RECORD SET:

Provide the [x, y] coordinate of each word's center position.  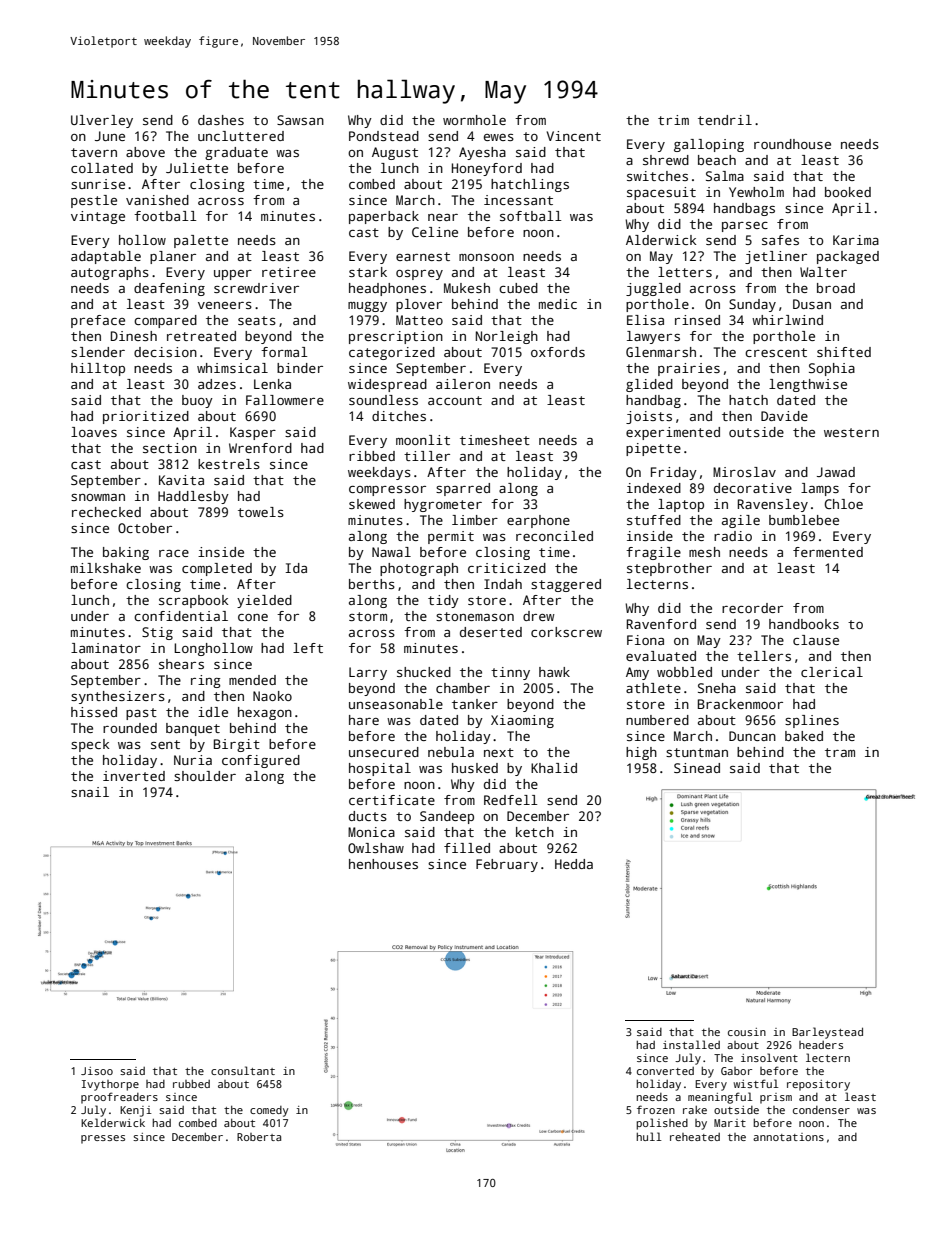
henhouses [383, 864]
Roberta [259, 1137]
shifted [844, 352]
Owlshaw [376, 848]
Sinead [697, 768]
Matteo [419, 320]
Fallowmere [285, 400]
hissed [94, 712]
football [165, 216]
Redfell [510, 800]
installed [691, 1044]
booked [848, 192]
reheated [695, 1137]
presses [103, 1139]
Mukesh [467, 288]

PROBLEM DETAILS: Lay out every line of the records as one string in a JSON list, omitting blank lines. Begin at the line that contains "Roberta [259, 1137]" and stop after the final line of the records.

ANSWER BELOW:
[
  "Roberta [259, 1137]",
  "shifted [844, 352]",
  "Owlshaw [376, 848]",
  "Sinead [697, 768]",
  "Matteo [419, 320]",
  "Fallowmere [285, 400]",
  "hissed [94, 712]",
  "football [165, 216]",
  "Redfell [510, 800]",
  "installed [691, 1044]",
  "booked [848, 192]",
  "reheated [695, 1137]",
  "presses [103, 1139]",
  "Mukesh [467, 288]"
]